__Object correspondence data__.
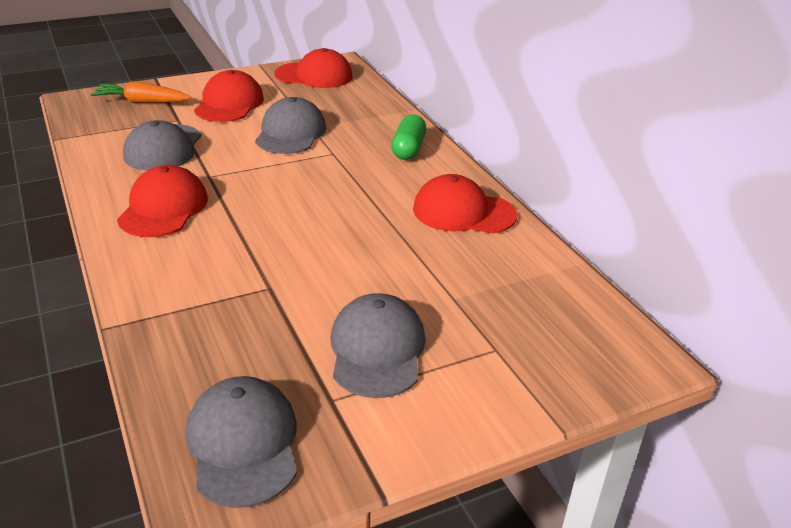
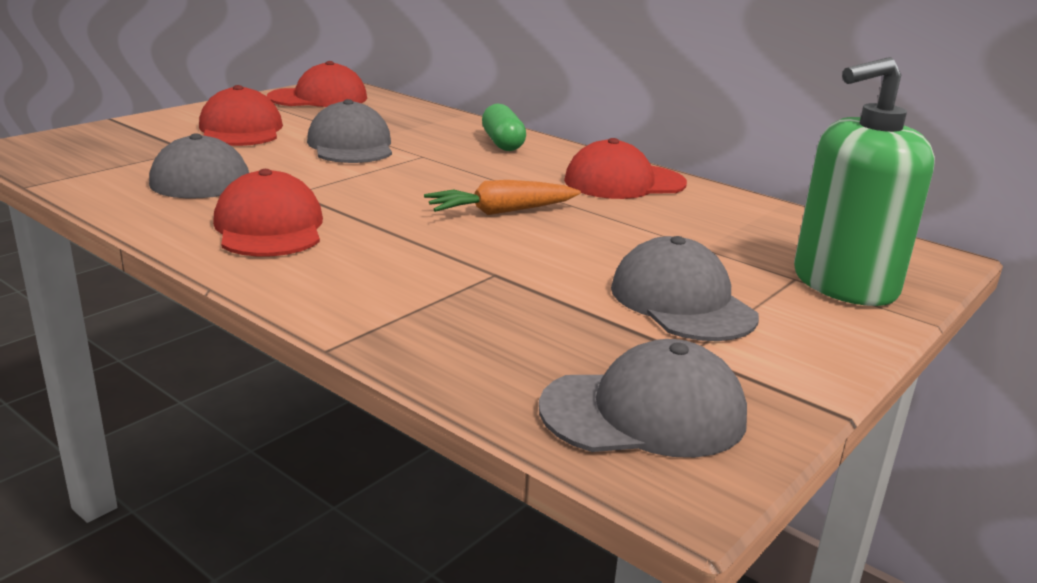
camera: 25 degrees left, 10 degrees down
(142, 102) = (117, 140): orange carrot -> orange carrot (500, 212)
(243, 444) = (644, 413): grey cap -> grey cap turned 120 degrees clockwise
(531, 366) = (844, 284): none -> green soap dispenser

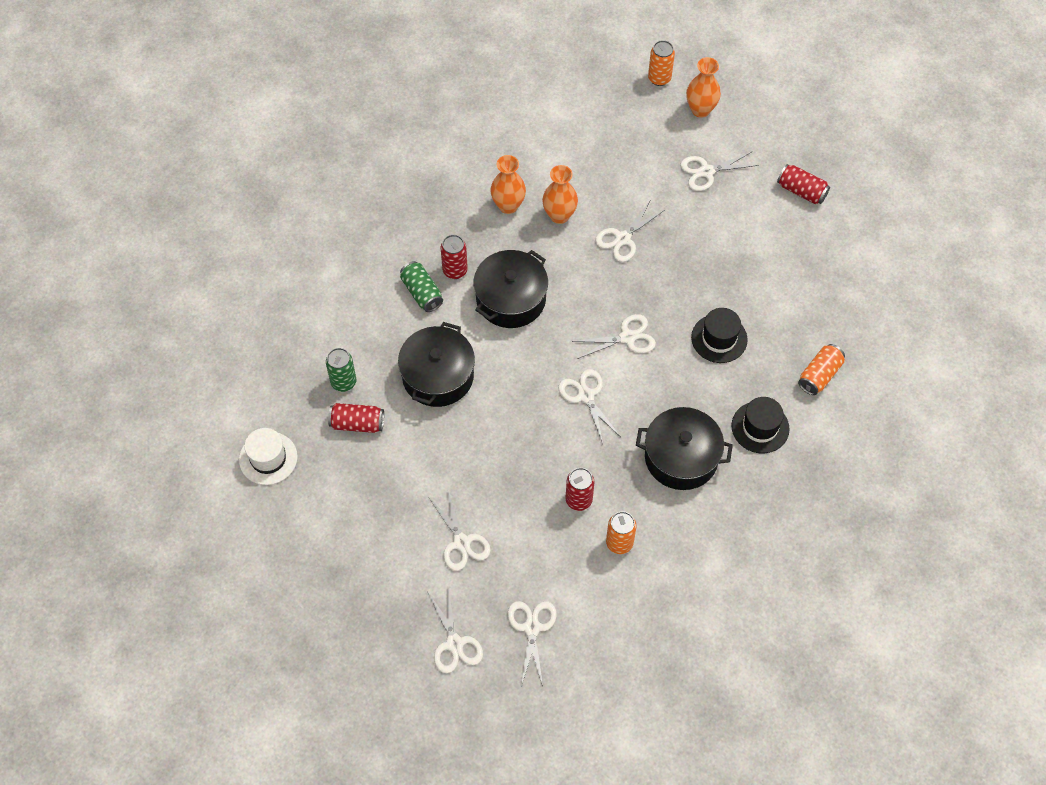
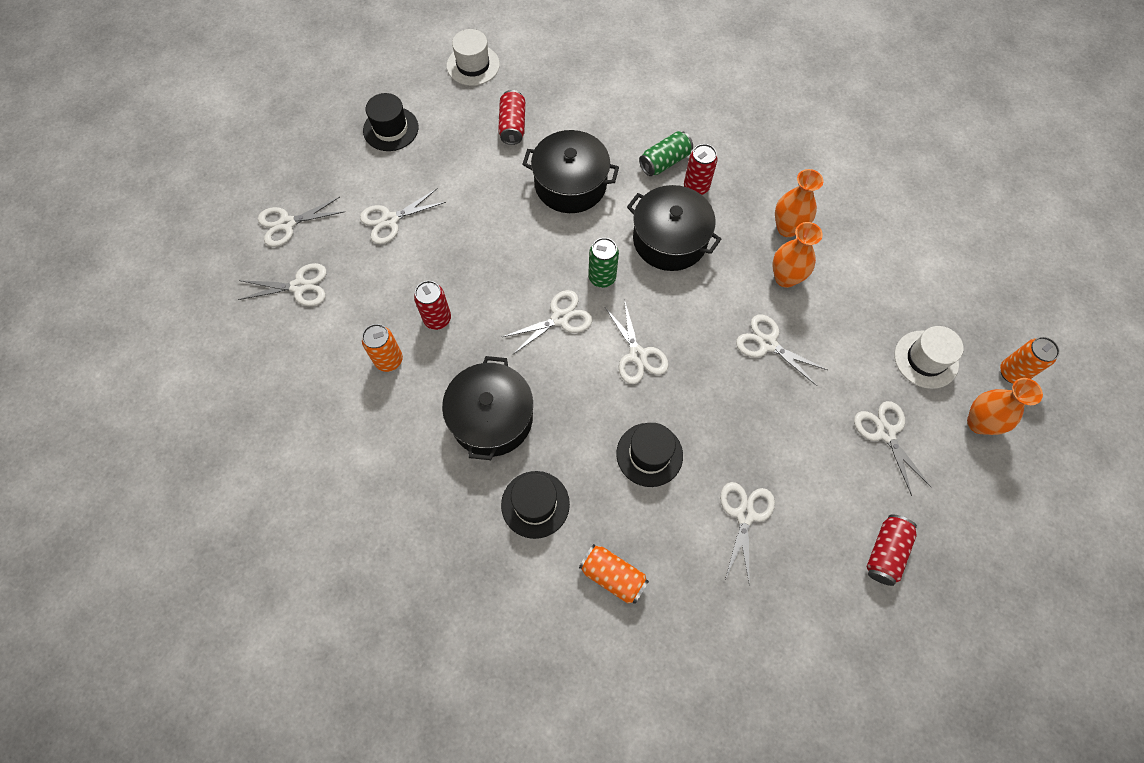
camera: 85 degrees right, 5 degrees up
(343, 382) = (556, 110): green can -> green can (602, 278)
(343, 542) = (391, 129): none -> black hat
(644, 132) = (926, 359): none -> white hat
(771, 277) = (745, 515): none -> white scissors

__WORK TO COMPLETE__.
When a line above includes the word "none", please list that line.

__RESULT BELOW__.
(531, 366) = (844, 284): none -> green soap dispenser
(343, 542) = (391, 129): none -> black hat
(644, 132) = (926, 359): none -> white hat
(771, 277) = (745, 515): none -> white scissors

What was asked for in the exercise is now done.